Search the data for the string "shape" and copy each line in which it appears.

_ _ _

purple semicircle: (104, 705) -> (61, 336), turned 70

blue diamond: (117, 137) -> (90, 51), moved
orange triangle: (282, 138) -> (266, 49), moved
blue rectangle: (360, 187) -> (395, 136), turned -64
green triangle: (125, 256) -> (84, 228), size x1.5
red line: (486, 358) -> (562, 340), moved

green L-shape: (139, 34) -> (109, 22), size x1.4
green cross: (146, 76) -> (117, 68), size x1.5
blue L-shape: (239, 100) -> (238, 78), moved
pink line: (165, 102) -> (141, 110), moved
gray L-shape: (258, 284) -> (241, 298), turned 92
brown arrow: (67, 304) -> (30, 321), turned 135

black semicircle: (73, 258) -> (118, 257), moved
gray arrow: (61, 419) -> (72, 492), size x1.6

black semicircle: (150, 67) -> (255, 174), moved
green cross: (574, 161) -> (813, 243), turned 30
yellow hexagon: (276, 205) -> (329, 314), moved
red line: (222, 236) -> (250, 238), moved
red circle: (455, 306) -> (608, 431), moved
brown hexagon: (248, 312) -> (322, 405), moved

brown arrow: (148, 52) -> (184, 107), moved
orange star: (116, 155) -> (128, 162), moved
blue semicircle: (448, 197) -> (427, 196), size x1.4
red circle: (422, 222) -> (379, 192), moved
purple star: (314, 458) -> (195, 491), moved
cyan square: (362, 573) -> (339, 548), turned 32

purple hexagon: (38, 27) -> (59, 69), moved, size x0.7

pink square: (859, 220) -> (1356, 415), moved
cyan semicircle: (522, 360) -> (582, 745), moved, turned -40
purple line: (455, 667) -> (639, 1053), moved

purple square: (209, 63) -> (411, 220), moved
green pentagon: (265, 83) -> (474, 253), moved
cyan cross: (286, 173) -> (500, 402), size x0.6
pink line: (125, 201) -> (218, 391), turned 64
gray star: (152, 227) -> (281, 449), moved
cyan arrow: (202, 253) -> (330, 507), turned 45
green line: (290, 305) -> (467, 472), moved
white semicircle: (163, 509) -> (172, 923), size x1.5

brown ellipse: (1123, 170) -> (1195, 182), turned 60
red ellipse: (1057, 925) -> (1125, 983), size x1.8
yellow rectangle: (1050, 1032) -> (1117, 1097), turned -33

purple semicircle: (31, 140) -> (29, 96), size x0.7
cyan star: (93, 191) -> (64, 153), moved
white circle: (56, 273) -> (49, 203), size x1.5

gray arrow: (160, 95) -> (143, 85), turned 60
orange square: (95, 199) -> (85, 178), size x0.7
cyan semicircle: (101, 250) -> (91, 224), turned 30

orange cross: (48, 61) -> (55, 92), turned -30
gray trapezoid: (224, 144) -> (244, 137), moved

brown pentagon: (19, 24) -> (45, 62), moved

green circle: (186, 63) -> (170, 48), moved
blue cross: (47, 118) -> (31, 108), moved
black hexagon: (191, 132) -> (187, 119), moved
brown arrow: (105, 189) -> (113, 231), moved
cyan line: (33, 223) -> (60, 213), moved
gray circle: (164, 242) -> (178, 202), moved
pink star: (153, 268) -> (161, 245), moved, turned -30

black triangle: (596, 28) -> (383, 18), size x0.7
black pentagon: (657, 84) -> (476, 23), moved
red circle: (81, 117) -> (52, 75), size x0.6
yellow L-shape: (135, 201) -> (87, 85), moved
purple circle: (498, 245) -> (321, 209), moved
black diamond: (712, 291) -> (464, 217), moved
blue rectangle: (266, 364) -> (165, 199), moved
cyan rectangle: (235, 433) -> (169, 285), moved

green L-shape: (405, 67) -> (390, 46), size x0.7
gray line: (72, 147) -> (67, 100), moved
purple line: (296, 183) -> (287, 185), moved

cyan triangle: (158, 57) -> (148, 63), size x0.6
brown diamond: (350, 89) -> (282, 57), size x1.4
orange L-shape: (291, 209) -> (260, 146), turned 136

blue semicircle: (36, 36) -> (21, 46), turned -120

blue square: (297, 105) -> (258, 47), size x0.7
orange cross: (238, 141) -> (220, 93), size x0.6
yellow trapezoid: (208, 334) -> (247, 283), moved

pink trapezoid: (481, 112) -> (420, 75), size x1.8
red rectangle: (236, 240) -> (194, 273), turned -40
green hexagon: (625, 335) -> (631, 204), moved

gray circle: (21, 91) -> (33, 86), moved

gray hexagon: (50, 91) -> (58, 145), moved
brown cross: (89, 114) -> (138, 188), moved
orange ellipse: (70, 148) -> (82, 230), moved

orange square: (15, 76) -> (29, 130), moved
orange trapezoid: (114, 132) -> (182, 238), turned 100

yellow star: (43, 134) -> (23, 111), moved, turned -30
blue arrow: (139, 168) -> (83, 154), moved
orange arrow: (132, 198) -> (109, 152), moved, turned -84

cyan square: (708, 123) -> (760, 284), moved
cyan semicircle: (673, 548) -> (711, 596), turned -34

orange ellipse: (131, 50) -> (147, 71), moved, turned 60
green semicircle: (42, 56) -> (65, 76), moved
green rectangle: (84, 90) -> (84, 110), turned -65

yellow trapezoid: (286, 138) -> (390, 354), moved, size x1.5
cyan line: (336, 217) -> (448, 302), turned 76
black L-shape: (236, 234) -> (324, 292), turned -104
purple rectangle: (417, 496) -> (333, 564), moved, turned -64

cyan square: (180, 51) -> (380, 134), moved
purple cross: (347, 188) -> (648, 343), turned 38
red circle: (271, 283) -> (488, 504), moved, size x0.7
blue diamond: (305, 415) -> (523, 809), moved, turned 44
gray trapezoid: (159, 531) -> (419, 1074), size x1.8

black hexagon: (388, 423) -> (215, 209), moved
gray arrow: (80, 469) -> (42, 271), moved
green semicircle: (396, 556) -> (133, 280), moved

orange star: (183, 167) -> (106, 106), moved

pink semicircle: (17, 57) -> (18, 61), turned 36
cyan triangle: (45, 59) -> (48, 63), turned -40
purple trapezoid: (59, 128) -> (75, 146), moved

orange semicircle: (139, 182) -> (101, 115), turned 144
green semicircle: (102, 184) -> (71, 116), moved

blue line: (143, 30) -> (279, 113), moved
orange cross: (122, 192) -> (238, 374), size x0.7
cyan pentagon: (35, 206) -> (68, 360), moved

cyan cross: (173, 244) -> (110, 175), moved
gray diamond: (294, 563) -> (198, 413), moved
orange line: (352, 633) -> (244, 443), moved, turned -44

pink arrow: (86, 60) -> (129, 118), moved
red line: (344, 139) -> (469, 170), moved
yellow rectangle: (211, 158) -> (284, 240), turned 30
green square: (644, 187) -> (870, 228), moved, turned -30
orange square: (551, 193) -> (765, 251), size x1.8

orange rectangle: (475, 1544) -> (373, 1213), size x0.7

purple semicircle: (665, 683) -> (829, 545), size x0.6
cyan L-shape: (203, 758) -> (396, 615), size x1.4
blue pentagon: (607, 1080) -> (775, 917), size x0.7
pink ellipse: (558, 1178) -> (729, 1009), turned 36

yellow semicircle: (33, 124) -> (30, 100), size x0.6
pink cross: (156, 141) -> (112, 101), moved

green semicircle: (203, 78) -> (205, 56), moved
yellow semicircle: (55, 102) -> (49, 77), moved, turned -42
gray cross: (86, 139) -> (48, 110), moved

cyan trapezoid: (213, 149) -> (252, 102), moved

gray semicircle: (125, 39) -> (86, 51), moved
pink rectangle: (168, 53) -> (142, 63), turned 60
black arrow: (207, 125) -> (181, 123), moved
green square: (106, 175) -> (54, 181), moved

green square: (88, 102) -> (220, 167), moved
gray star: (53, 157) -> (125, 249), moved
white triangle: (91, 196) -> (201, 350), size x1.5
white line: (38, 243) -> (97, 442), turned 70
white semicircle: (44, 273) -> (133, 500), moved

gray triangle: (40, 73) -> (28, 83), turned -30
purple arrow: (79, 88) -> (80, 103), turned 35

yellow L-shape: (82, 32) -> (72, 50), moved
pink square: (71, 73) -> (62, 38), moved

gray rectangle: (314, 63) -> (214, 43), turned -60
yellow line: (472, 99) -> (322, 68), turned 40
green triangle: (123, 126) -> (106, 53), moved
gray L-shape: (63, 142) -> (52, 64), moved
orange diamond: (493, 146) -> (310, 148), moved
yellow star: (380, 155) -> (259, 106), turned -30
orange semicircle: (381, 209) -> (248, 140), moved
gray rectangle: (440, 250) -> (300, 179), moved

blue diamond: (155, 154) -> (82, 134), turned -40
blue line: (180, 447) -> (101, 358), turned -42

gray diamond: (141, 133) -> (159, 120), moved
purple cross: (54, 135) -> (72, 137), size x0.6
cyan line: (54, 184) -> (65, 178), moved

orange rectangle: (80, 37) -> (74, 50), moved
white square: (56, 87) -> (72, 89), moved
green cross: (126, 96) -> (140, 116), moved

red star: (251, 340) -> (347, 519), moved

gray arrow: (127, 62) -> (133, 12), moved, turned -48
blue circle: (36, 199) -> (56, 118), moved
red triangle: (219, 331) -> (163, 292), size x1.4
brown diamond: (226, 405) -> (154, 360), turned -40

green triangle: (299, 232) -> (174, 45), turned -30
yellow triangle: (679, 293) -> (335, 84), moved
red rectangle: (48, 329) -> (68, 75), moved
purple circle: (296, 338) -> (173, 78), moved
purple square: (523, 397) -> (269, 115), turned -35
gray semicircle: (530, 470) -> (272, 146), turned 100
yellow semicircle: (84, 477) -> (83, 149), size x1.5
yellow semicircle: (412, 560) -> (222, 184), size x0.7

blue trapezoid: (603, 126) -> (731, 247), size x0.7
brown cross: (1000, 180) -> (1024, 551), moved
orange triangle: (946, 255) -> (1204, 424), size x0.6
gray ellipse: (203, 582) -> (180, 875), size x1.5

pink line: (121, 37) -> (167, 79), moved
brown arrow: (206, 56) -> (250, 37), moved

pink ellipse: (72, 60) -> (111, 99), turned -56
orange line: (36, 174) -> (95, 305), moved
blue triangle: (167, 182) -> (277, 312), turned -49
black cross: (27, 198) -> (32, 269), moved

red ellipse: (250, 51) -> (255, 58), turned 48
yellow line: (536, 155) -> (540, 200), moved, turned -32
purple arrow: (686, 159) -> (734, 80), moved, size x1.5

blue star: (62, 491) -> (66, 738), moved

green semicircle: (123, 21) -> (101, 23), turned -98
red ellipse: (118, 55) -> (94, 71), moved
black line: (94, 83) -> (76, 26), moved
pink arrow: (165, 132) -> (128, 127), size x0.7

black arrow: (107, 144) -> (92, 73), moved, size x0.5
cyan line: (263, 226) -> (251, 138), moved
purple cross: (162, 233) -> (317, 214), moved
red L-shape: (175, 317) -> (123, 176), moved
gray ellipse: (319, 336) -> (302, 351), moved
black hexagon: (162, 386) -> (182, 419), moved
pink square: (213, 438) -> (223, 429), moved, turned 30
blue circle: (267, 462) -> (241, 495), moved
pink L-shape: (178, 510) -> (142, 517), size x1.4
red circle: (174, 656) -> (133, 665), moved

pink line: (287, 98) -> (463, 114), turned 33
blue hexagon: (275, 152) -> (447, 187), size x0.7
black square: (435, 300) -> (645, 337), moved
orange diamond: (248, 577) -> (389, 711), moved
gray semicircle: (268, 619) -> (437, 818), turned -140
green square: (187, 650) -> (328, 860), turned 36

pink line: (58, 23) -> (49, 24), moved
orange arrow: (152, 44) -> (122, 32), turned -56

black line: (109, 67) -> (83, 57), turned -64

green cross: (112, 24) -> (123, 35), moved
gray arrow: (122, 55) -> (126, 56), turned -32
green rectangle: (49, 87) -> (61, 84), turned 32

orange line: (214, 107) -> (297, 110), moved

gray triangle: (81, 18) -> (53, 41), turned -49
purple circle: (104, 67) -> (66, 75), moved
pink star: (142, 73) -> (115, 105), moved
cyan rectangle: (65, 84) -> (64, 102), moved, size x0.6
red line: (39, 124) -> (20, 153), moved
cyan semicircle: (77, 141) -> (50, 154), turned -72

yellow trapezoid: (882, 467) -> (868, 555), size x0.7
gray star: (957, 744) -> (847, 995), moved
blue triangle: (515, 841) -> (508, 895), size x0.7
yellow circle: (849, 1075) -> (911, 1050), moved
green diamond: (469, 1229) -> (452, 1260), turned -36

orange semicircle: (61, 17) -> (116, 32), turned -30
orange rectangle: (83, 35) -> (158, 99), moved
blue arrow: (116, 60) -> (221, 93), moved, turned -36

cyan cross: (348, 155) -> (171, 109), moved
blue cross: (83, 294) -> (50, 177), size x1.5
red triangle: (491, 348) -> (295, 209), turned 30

_ _ _

▸ **SOLUTION TO THIS EXERCISE**
green L-shape: (139, 34) -> (109, 22), size x1.4
blue L-shape: (239, 100) -> (238, 78), moved
gray L-shape: (258, 284) -> (241, 298), turned 92
yellow L-shape: (135, 201) -> (87, 85), moved
green L-shape: (405, 67) -> (390, 46), size x0.7
orange L-shape: (291, 209) -> (260, 146), turned 136
black L-shape: (236, 234) -> (324, 292), turned -104
cyan L-shape: (203, 758) -> (396, 615), size x1.4
yellow L-shape: (82, 32) -> (72, 50), moved
gray L-shape: (63, 142) -> (52, 64), moved
red L-shape: (175, 317) -> (123, 176), moved
pink L-shape: (178, 510) -> (142, 517), size x1.4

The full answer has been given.